What you have to do. From the first line of the material below through the line containing "blue rolling pin: [121,306,150,400]", print every line exactly as it stands, but no pictures.

═══ Data for analysis

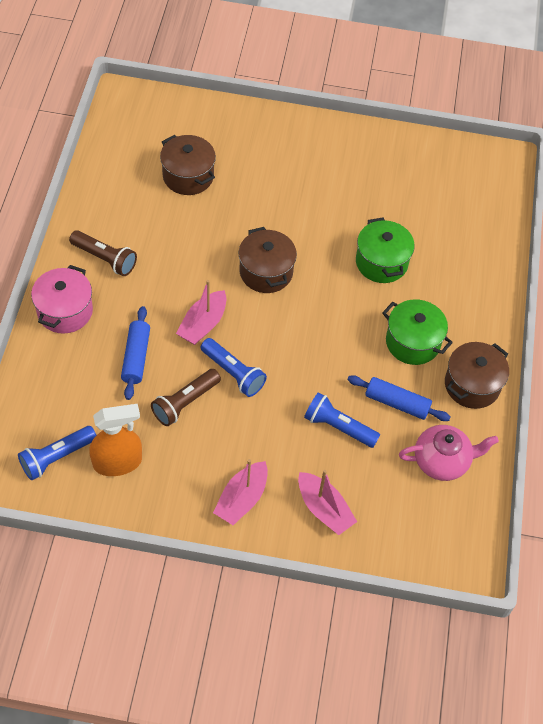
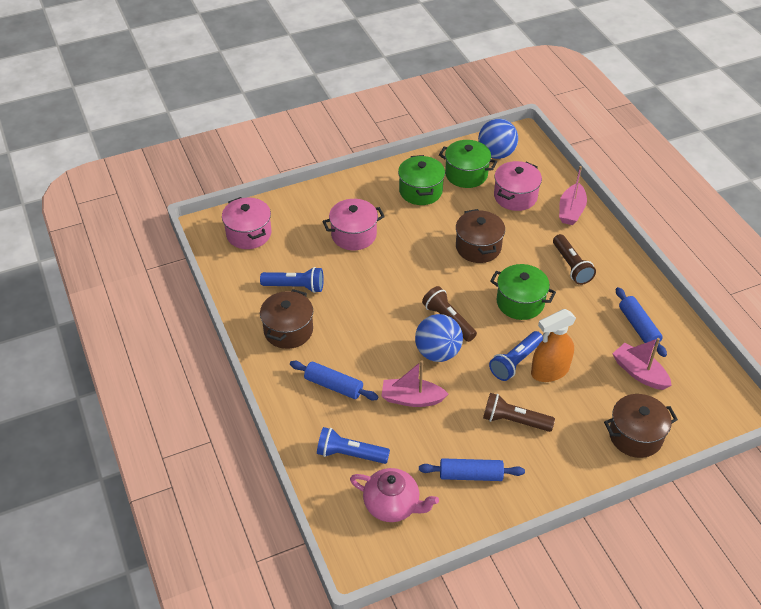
blue ball: none = 0 -> [415,314,463,362] [478,119,518,159] = 2
blue rolling pin: [121,306,150,400] [347,375,451,421] = 2 -> [290,361,379,400] [419,458,525,481] [616,287,667,357] = 3
brown flashlight: [69,230,137,276] [151,369,221,426] = 2 -> [422,286,477,342] [483,393,555,432] [553,234,596,285] = 3
green pot: [356,218,415,283] [382,299,453,365] = 2 -> [398,155,445,205] [439,140,497,188] [490,264,556,320] = 3
pink pot: [31,265,93,334] = 1 -> [222,197,272,249] [322,199,385,250] [494,161,542,211] = 3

══════

Solution to the exercise.
blue ball: none = 0 -> [415,314,463,362] [478,119,518,159] = 2
blue rolling pin: [121,306,150,400] [347,375,451,421] = 2 -> [290,361,379,400] [419,458,525,481] [616,287,667,357] = 3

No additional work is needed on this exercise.